• What the task asks
In the records below, find the line that contains "yellow egg: 6 -> 7" and the line that contains "yellow trophy: 2 -> 3", then retype exactly those two lines and every line between them.

• Data excerpts

========================================================================

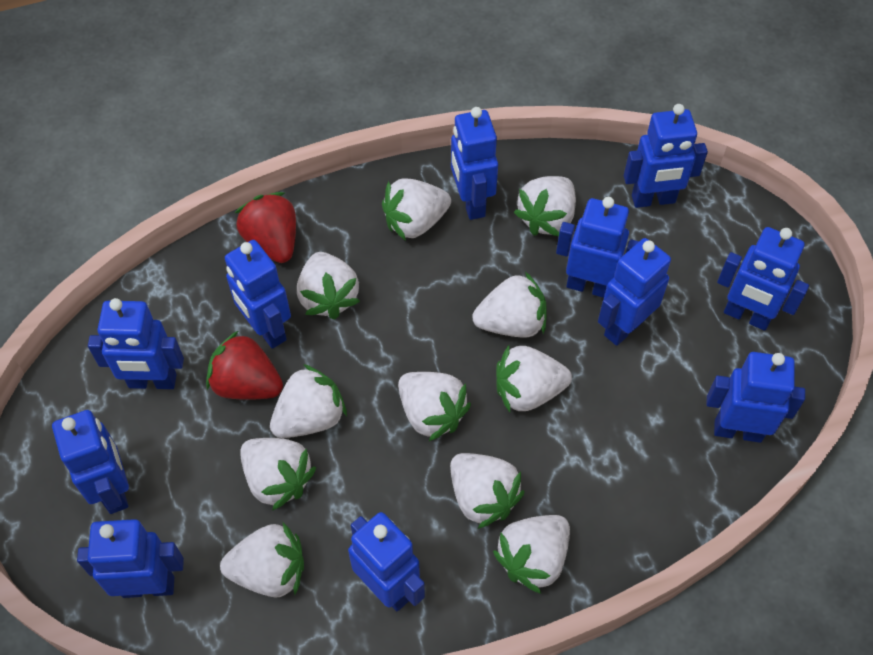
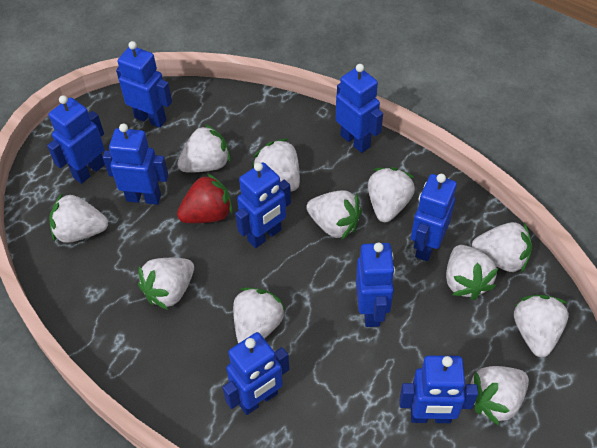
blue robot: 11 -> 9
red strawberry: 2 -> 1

========================================================================

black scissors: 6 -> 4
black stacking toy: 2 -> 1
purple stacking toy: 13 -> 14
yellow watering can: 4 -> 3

========================================================================

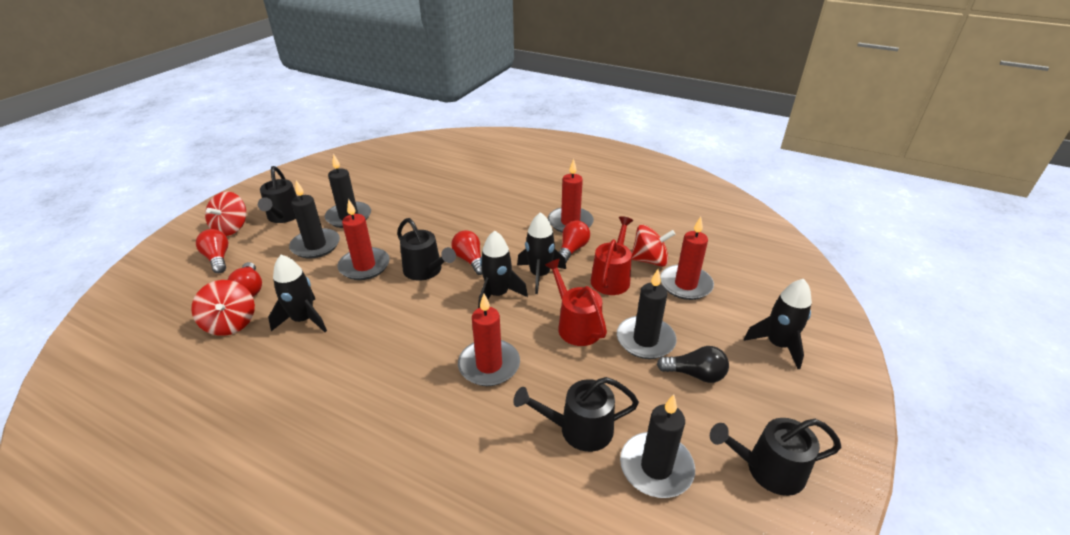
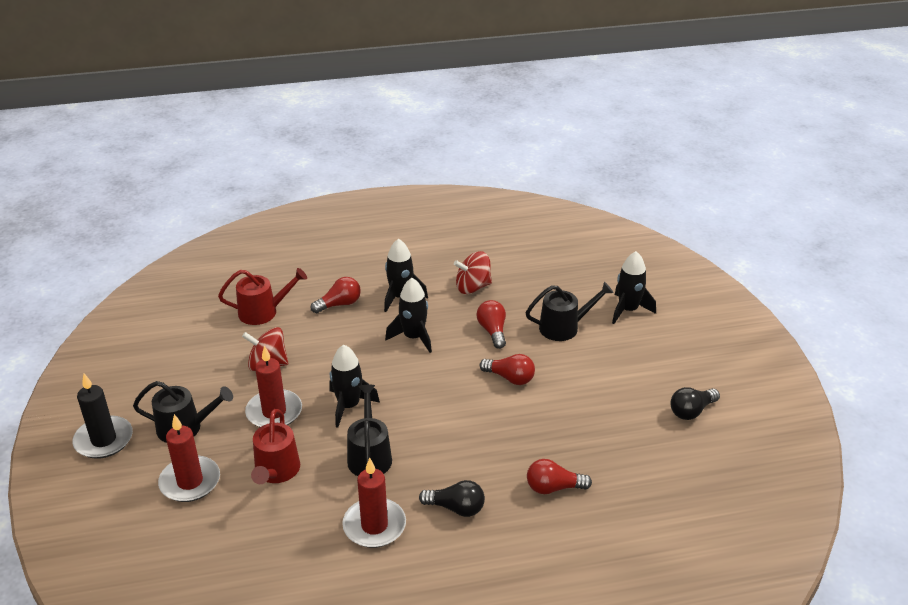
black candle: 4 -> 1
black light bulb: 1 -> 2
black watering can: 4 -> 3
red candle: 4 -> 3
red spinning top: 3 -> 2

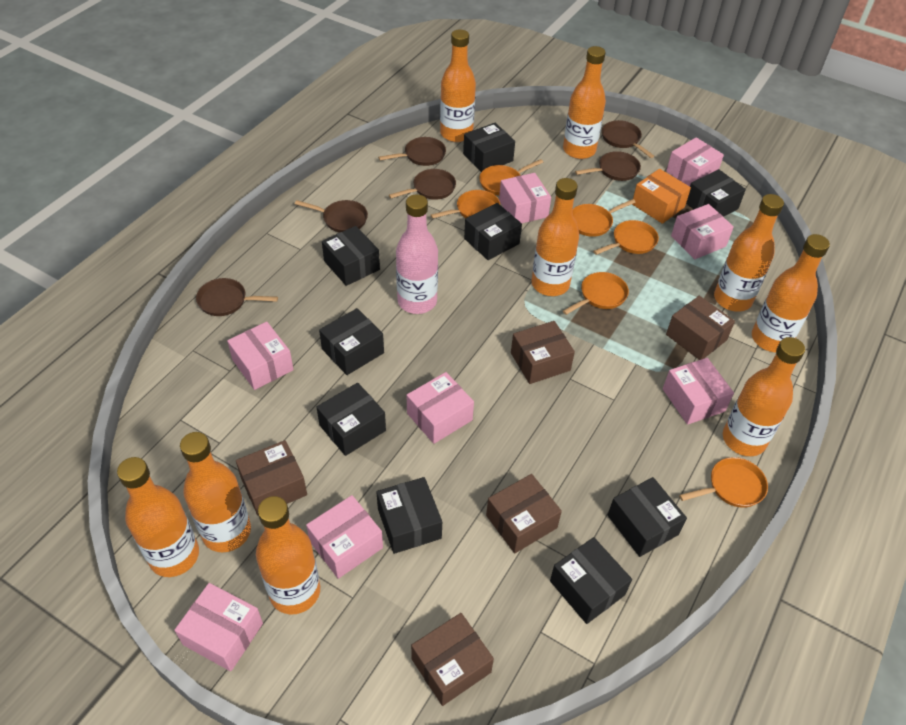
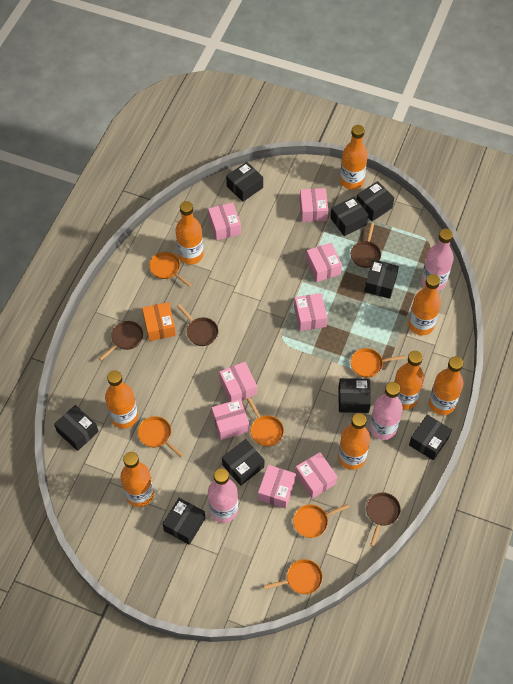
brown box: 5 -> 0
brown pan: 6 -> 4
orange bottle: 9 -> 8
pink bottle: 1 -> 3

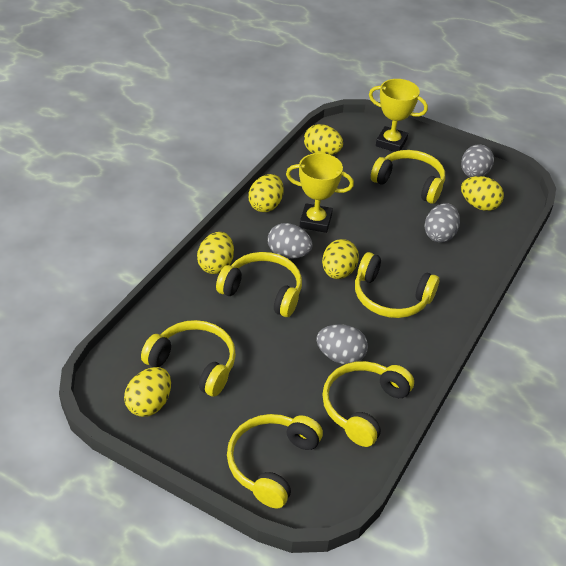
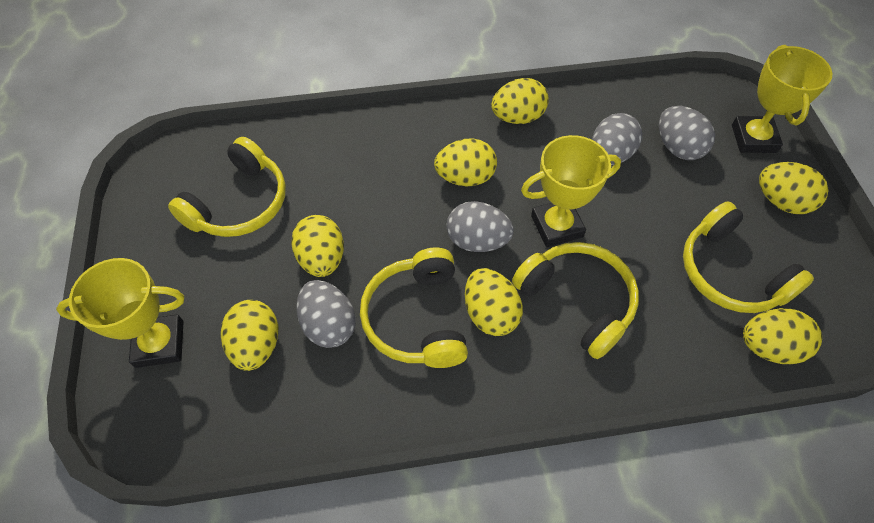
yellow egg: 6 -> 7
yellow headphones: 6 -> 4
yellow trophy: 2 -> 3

========================================================================

• The answer
yellow egg: 6 -> 7
yellow headphones: 6 -> 4
yellow trophy: 2 -> 3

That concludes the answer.